WHAT TO PRODUCE:
Transcribe exactly the entries from the "239 696 260]" line to the end, both included, minus pictures.

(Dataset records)
((

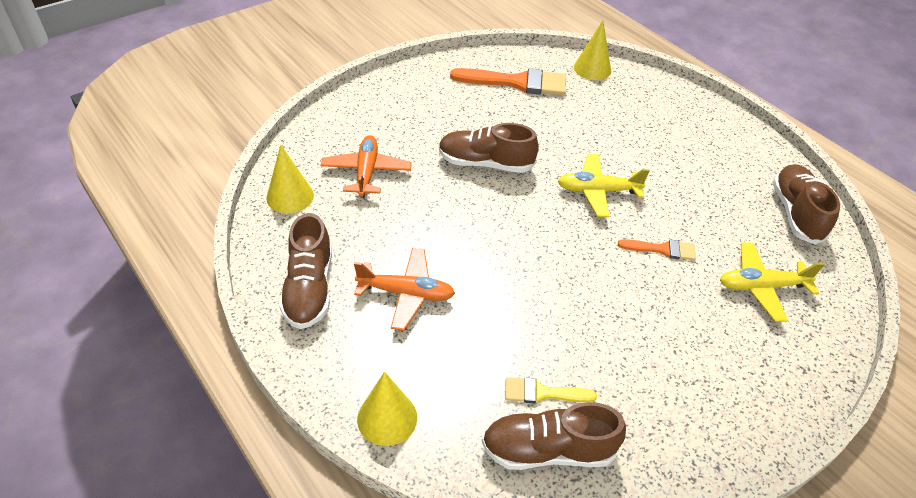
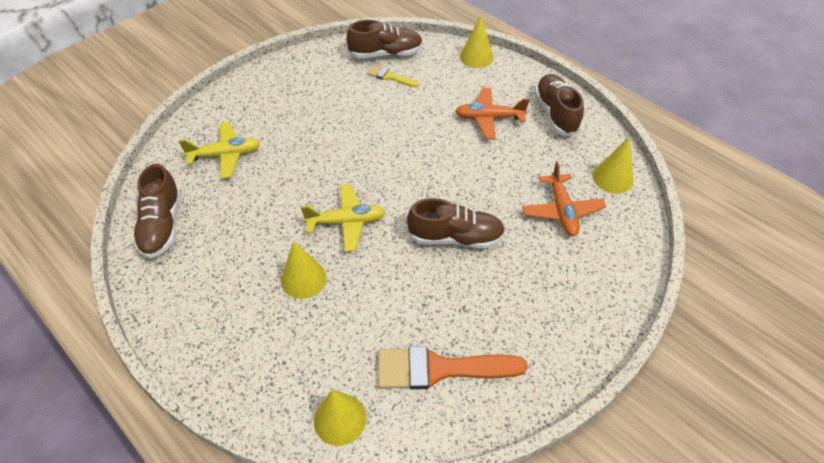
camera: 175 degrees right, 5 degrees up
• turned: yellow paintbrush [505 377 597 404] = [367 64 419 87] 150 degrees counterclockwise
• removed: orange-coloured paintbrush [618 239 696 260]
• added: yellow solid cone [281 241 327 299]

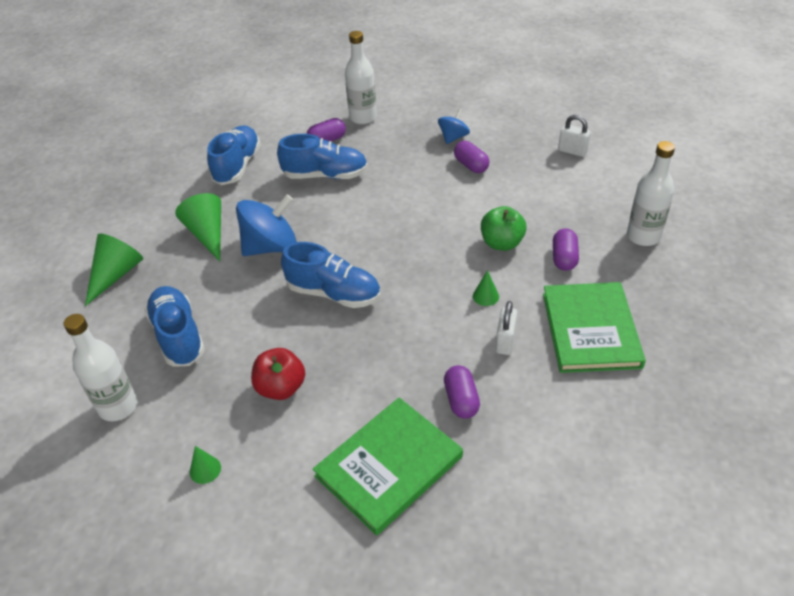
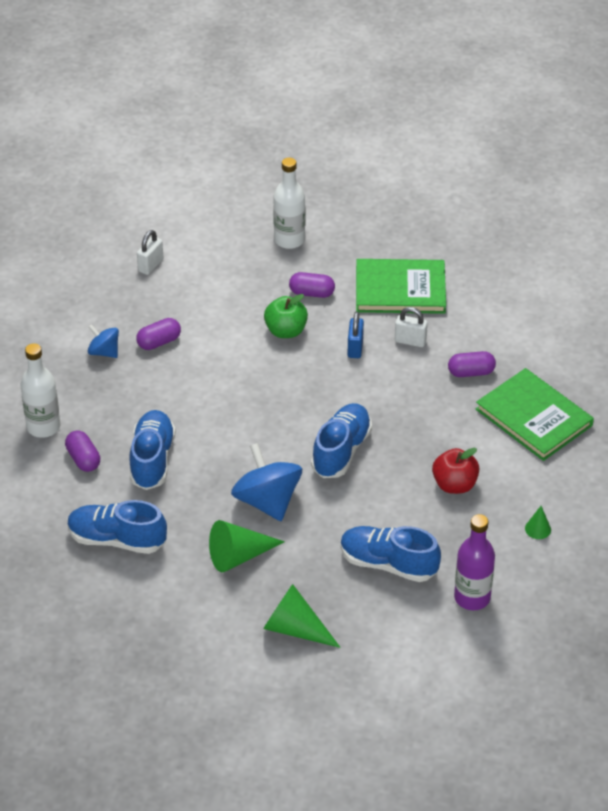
camera: 90 degrees left, 0 degrees up
• recoloured: white flask [64 314 138 421] to purple flask [454 514 495 610]
• turned: royal blue lace-up shoe [145 286 205 367] = [340 526 441 582] 45 degrees clockwise
• replaced: emerald solid cone [473 270 499 306] to royal blue lock [348 312 364 358]

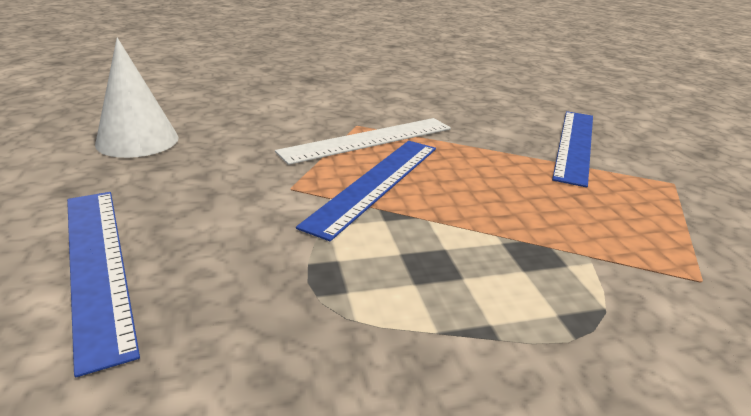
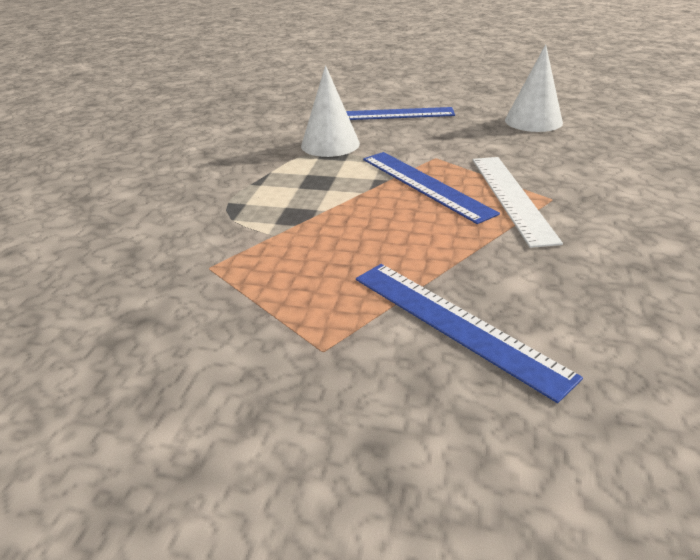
camera: 120 degrees right, 5 degrees up
• added: white solid cone [301 65 360 157]

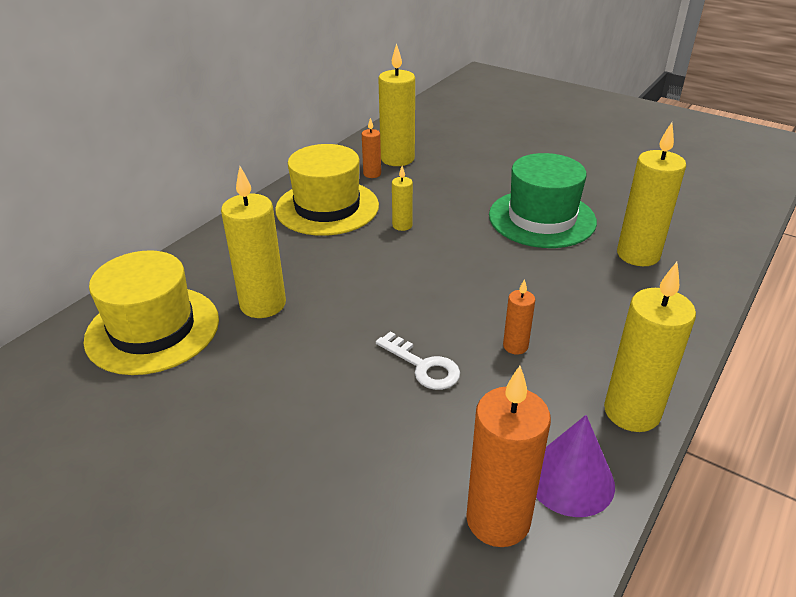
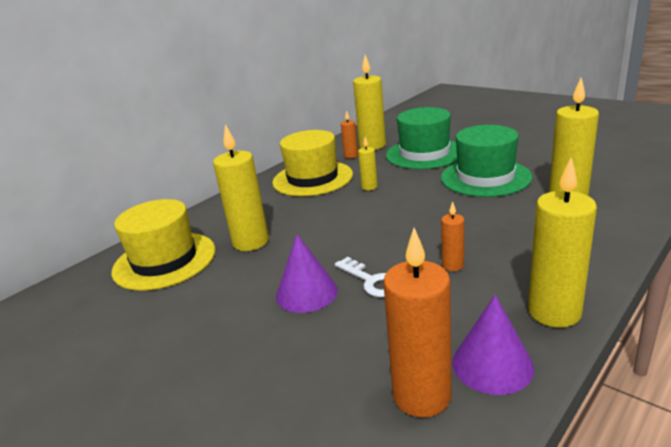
camera: 10 degrees right, 10 degrees down
• added: purple solid cone [276 234 338 313]
• added: emerald hat [386 107 457 169]

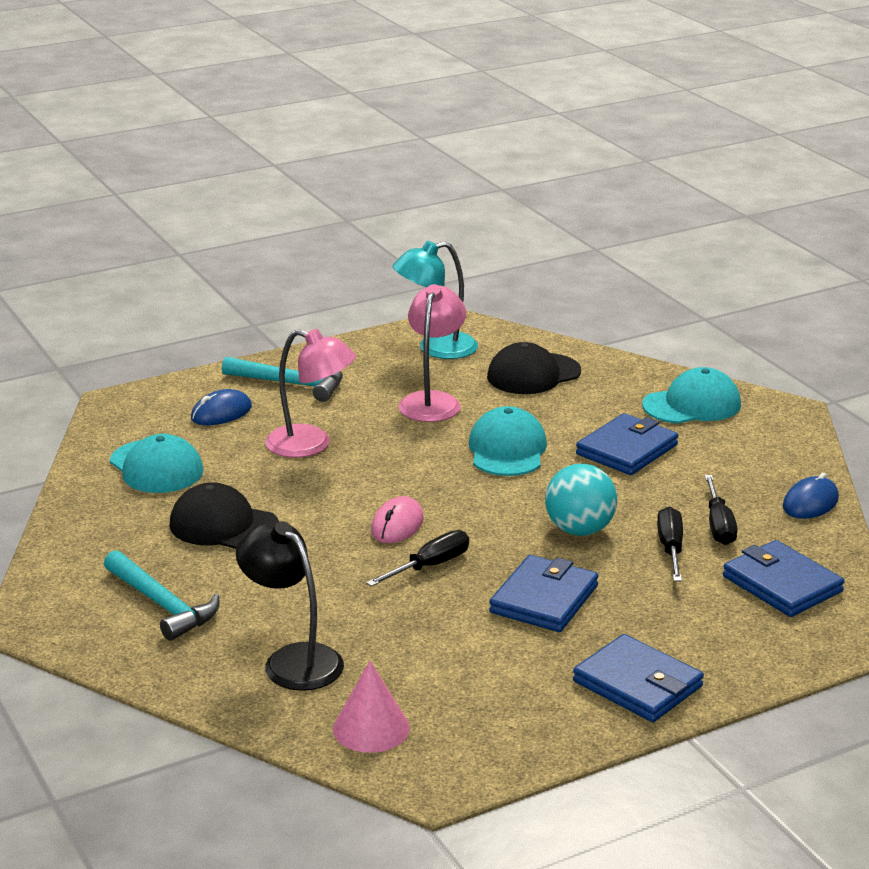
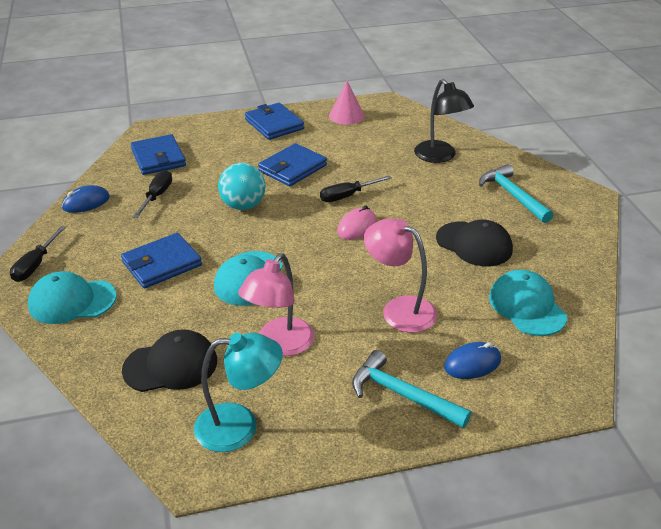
camera: 165 degrees left, 10 degrees up
• moved: pink solid cone [333 661 410 753] to [329 81 365 125]
• moved: jet-black flat screwdriver [657 506 683 581] to [10 226 66 282]

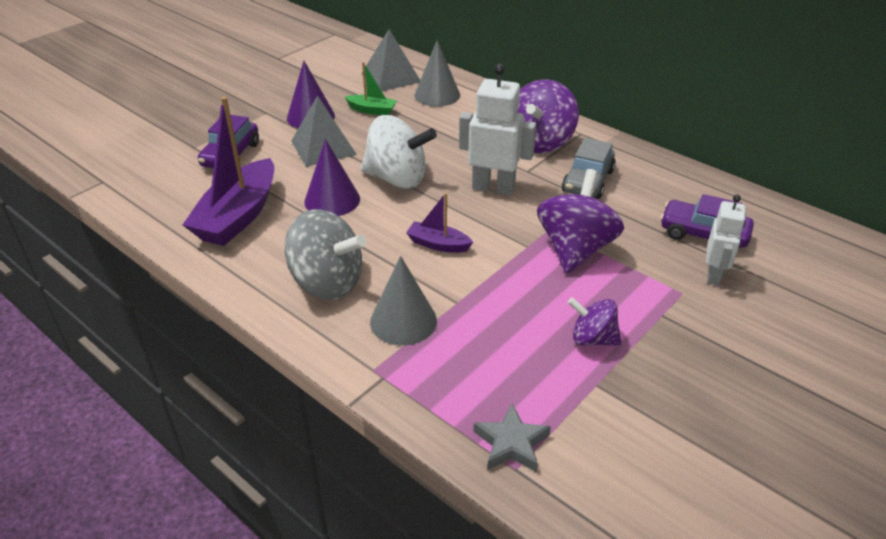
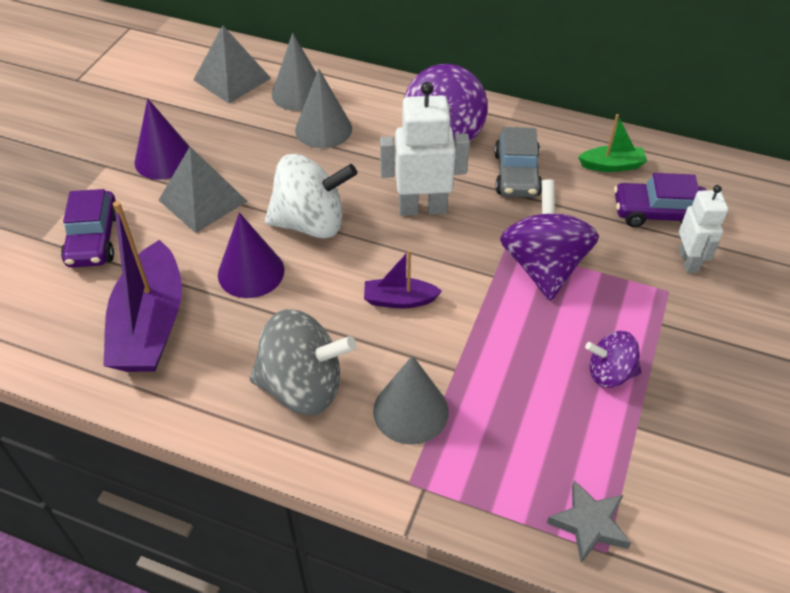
camera: 20 degrees left, 10 degrees up
• moved: emerald sailboat [345 62 397 115] to [578 114 647 172]
• added: gray solid cone [295 69 352 148]

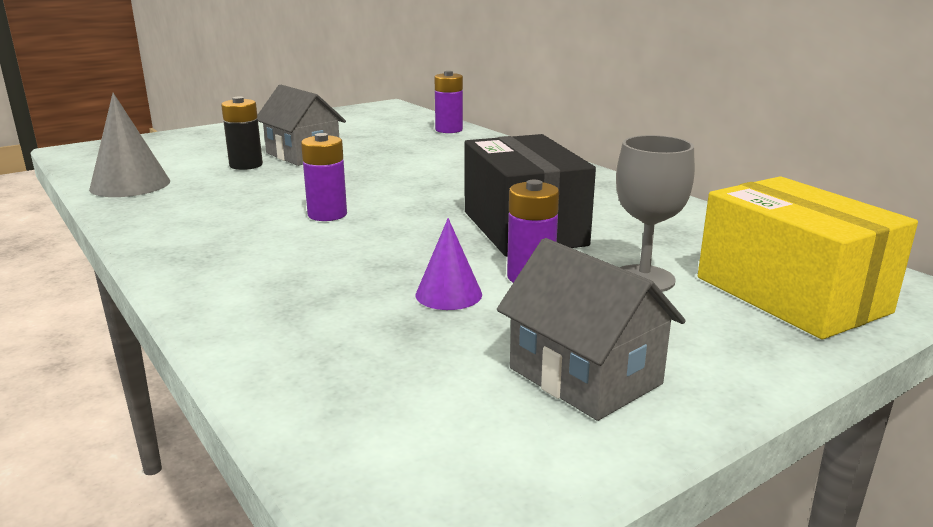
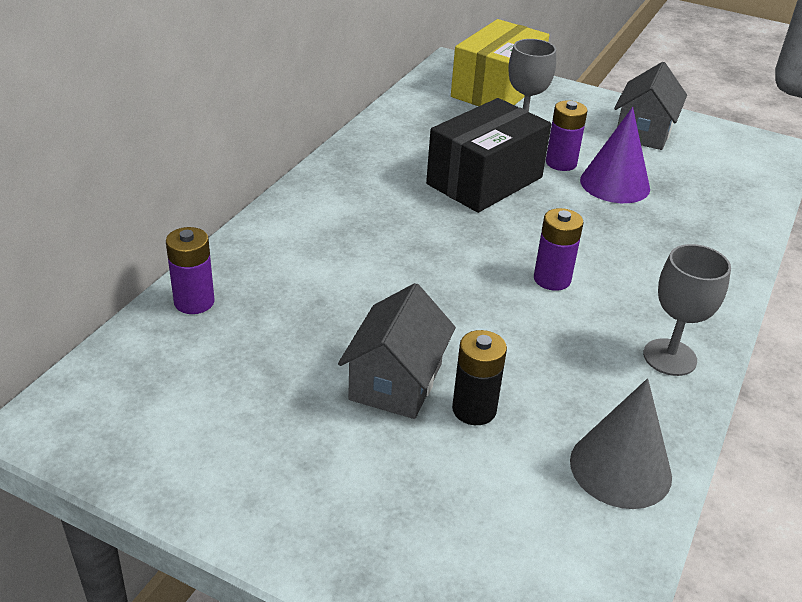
camera: 120 degrees left, 15 degrees up
• resized: purple solid cone [416 218 482 310] = [580 107 650 203] x1.60
• added: gray chalice [643 244 731 376]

))

RESULT BELOW:
• removed: orange-coloured paintbrush [618 239 696 260]
• added: yellow solid cone [281 241 327 299]

camera: 90 degrees left, 0 degrees up
• recoloured: white flask [64 314 138 421] to purple flask [454 514 495 610]
• turned: royal blue lace-up shoe [145 286 205 367] = [340 526 441 582] 45 degrees clockwise
• replaced: emerald solid cone [473 270 499 306] to royal blue lock [348 312 364 358]

camera: 120 degrees right, 5 degrees up
• added: white solid cone [301 65 360 157]

camera: 10 degrees right, 10 degrees down
• added: purple solid cone [276 234 338 313]
• added: emerald hat [386 107 457 169]

camera: 165 degrees left, 10 degrees up
• moved: pink solid cone [333 661 410 753] to [329 81 365 125]
• moved: jet-black flat screwdriver [657 506 683 581] to [10 226 66 282]

camera: 20 degrees left, 10 degrees up
• moved: emerald sailboat [345 62 397 115] to [578 114 647 172]
• added: gray solid cone [295 69 352 148]

camera: 120 degrees left, 15 degrees up
• resized: purple solid cone [416 218 482 310] = [580 107 650 203] x1.60
• added: gray chalice [643 244 731 376]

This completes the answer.